Segment Start: INPUT RECORDS

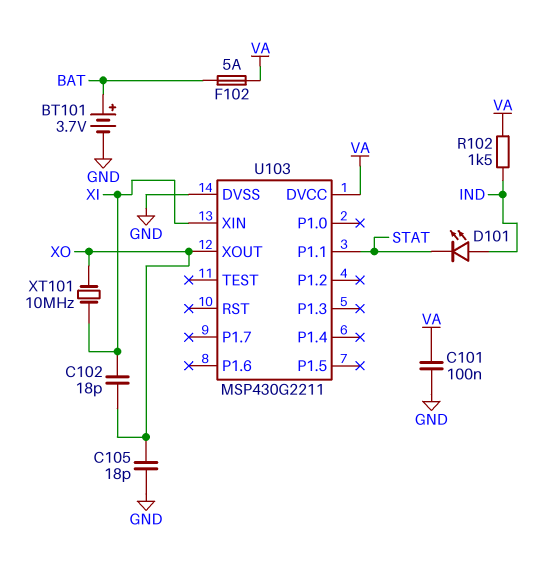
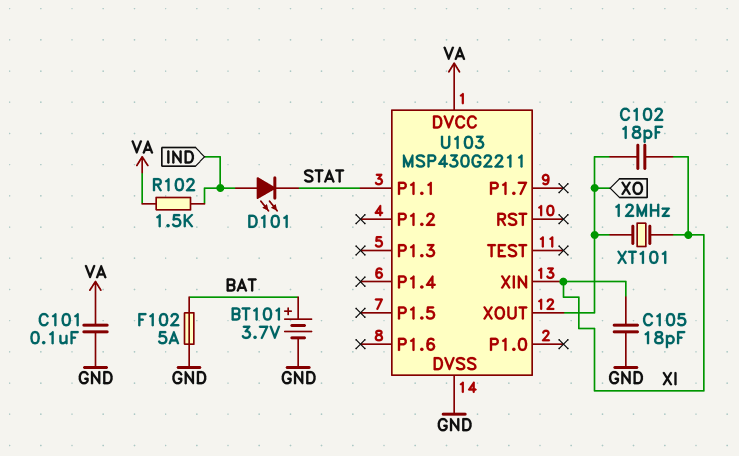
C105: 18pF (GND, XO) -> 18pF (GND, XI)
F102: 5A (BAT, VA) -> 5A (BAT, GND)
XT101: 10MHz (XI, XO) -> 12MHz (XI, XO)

Segment End: INPUT RECORDS
Segment Start: INPUT RECORDS

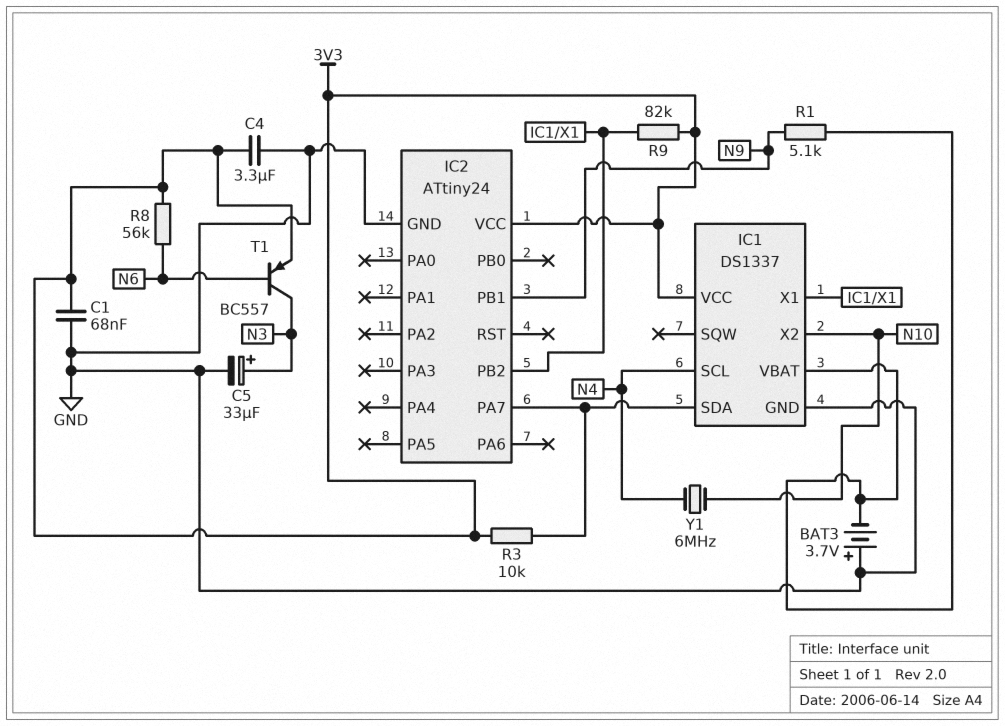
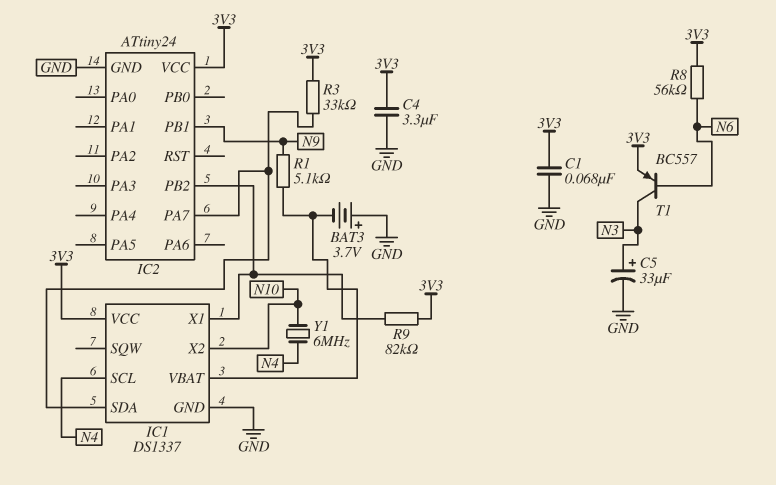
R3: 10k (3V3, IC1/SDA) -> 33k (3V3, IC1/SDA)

Segment End: INPUT RECORDS
Segment Start: INPUT RECORDS

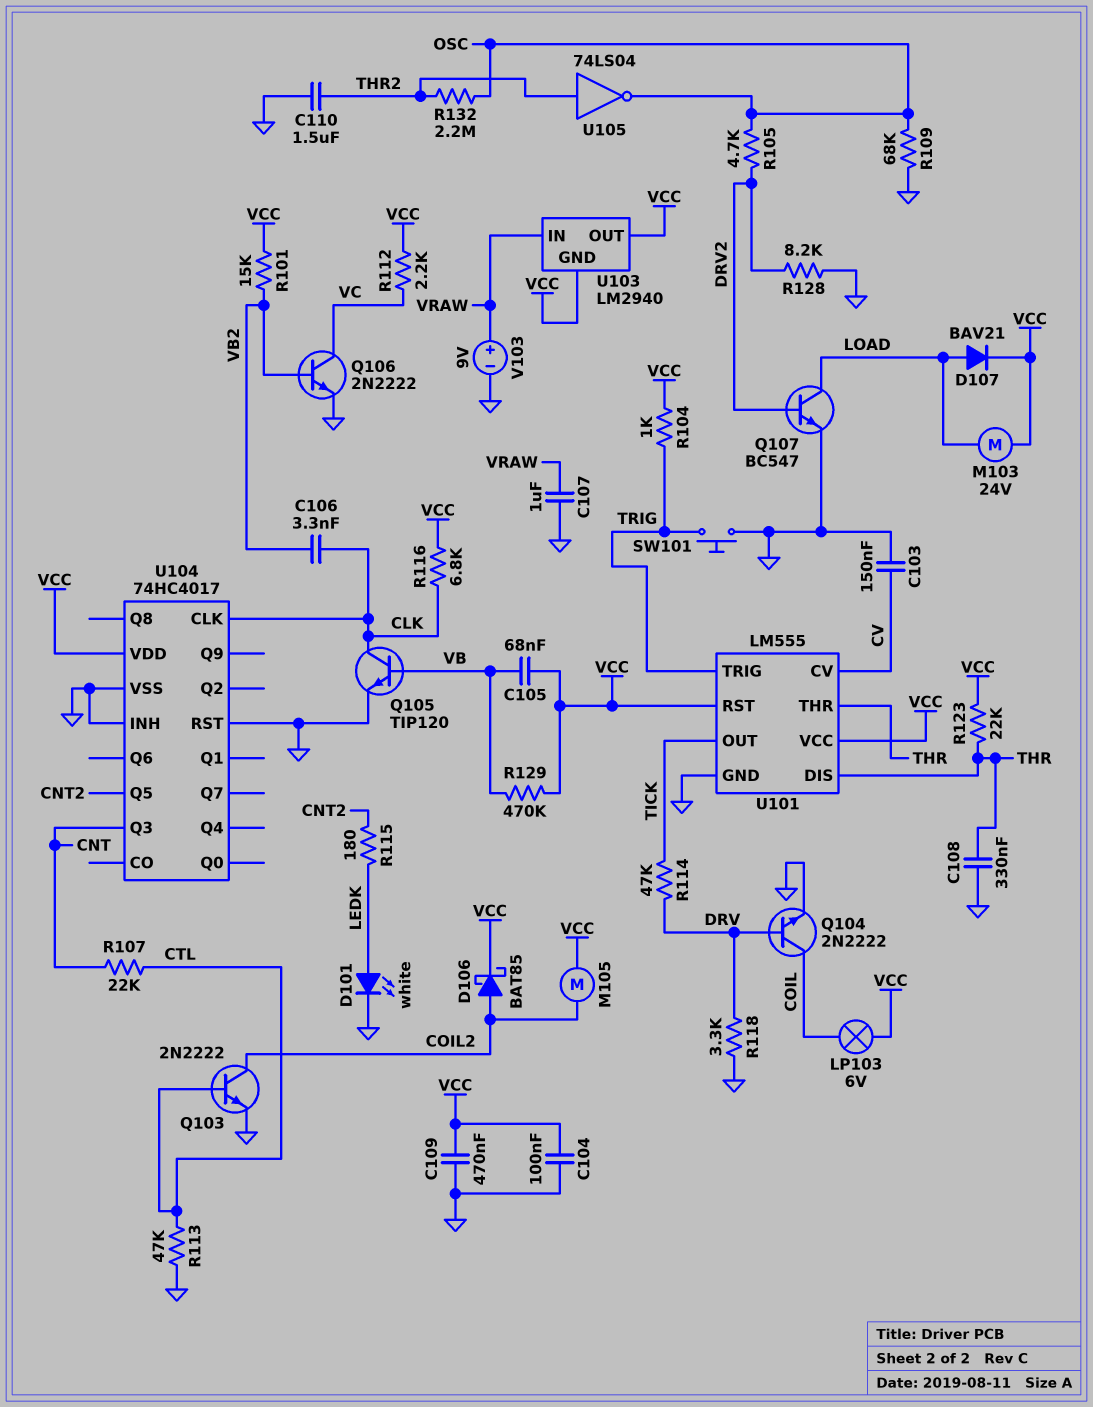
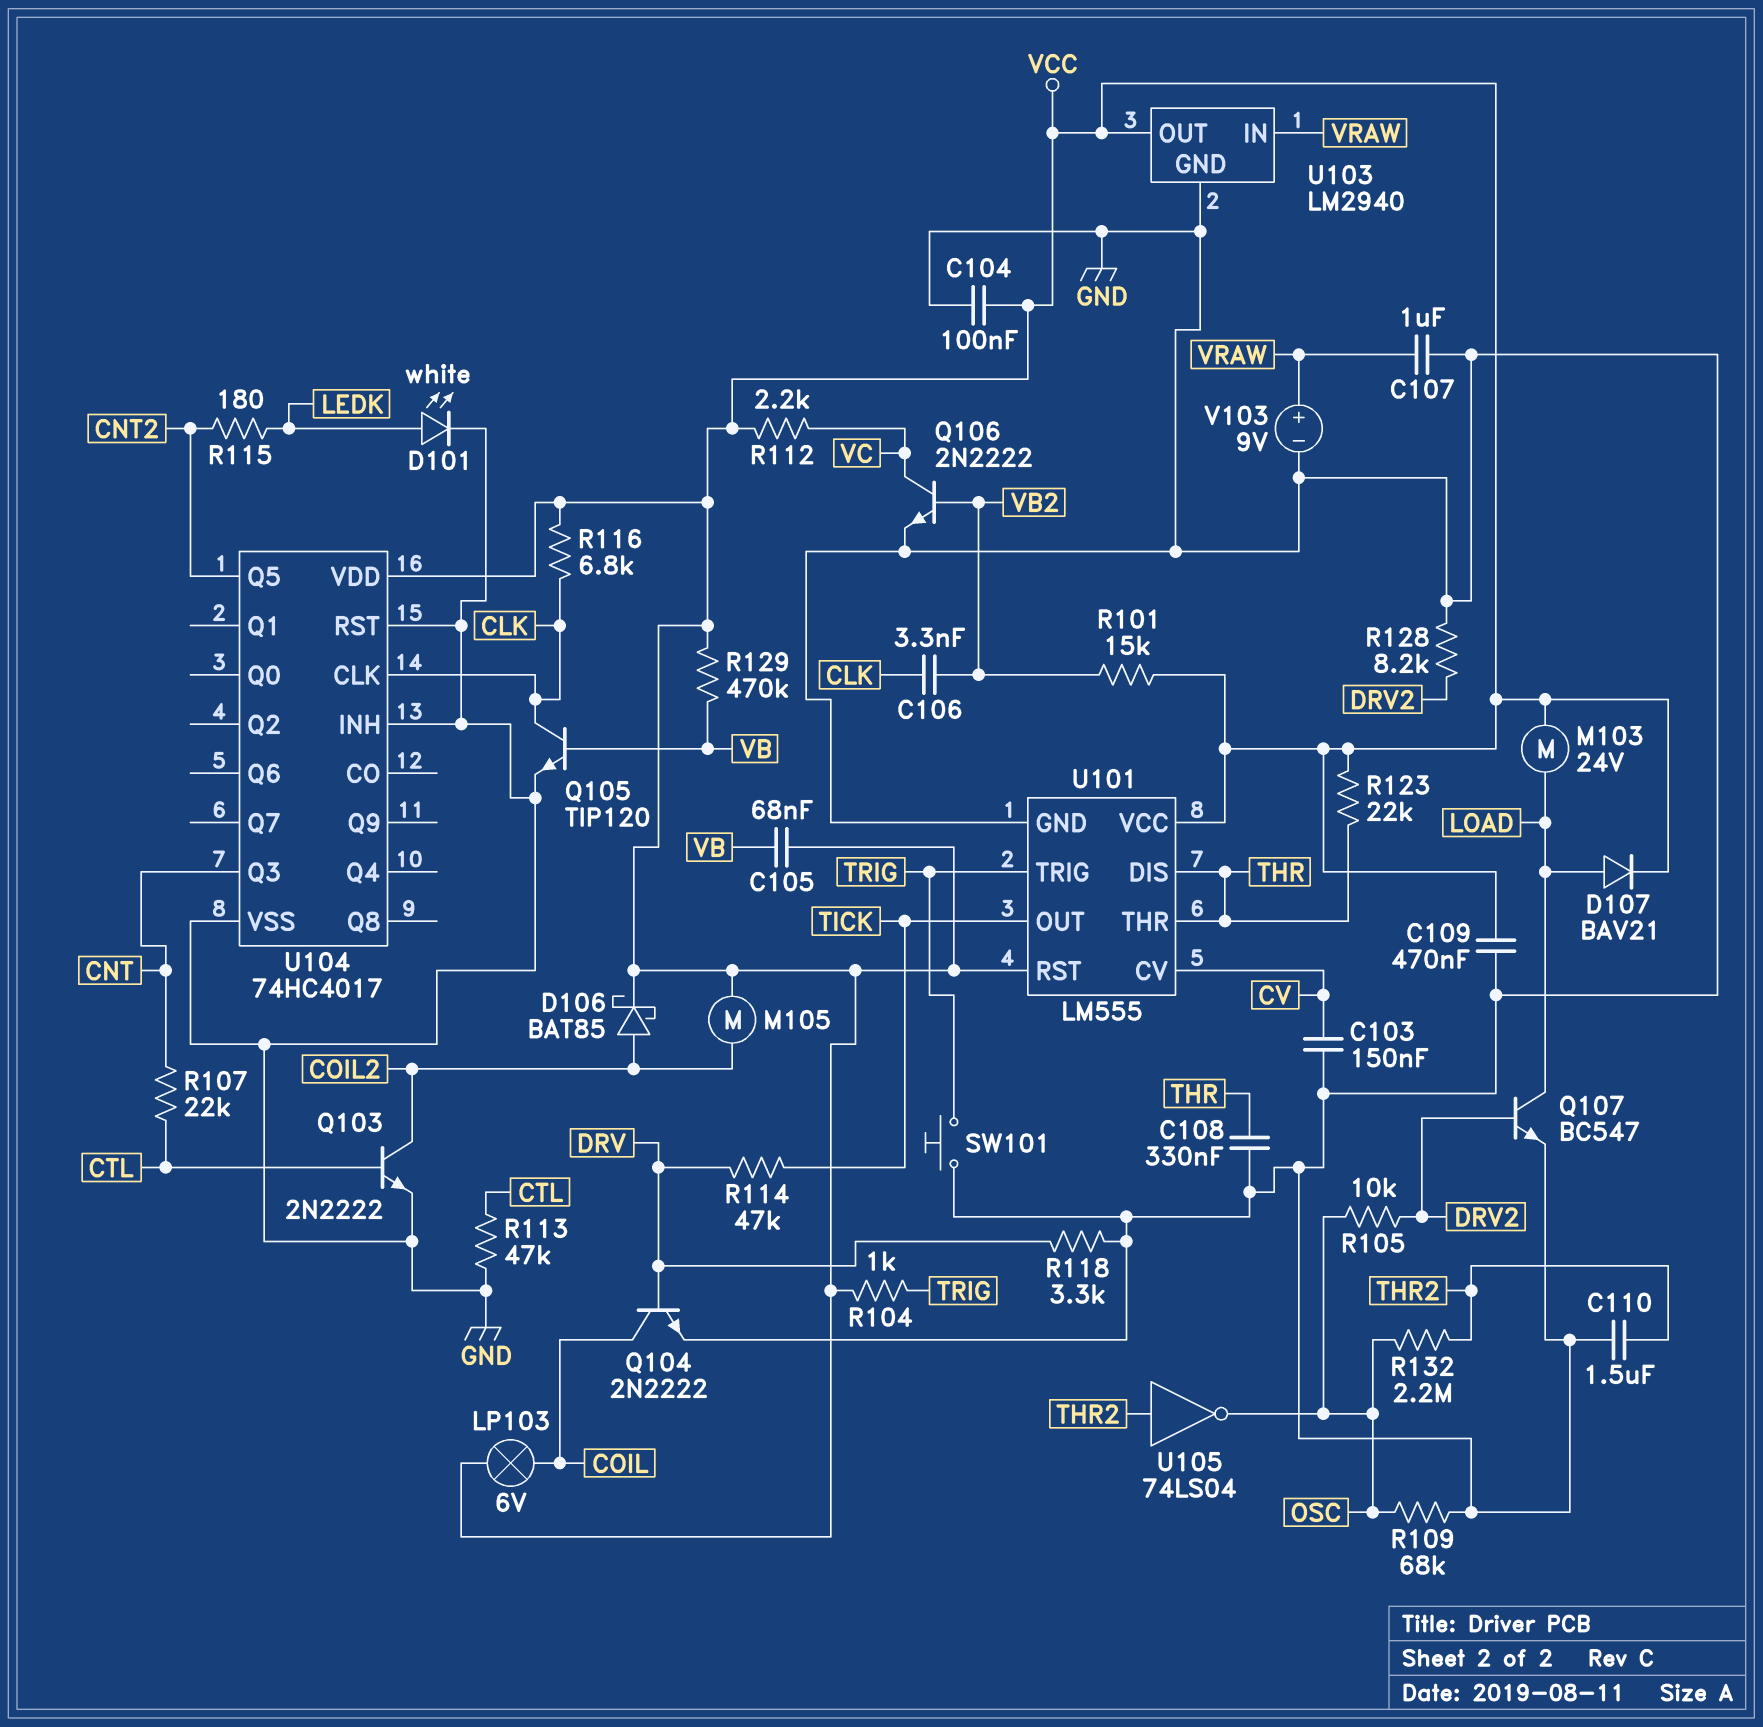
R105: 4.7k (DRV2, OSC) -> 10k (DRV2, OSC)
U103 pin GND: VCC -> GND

Segment End: INPUT RECORDS

- **TRY IT**
The entries above hold the needed span. Transcribe exactly the lines from the one with "C105: 18pF (GND, XO) -> 18pF (GND, XI)" to the one with "XT101: 10MHz (XI, XO) -> 12MHz (XI, XO)", both included.

- **SOLUTION**
C105: 18pF (GND, XO) -> 18pF (GND, XI)
F102: 5A (BAT, VA) -> 5A (BAT, GND)
XT101: 10MHz (XI, XO) -> 12MHz (XI, XO)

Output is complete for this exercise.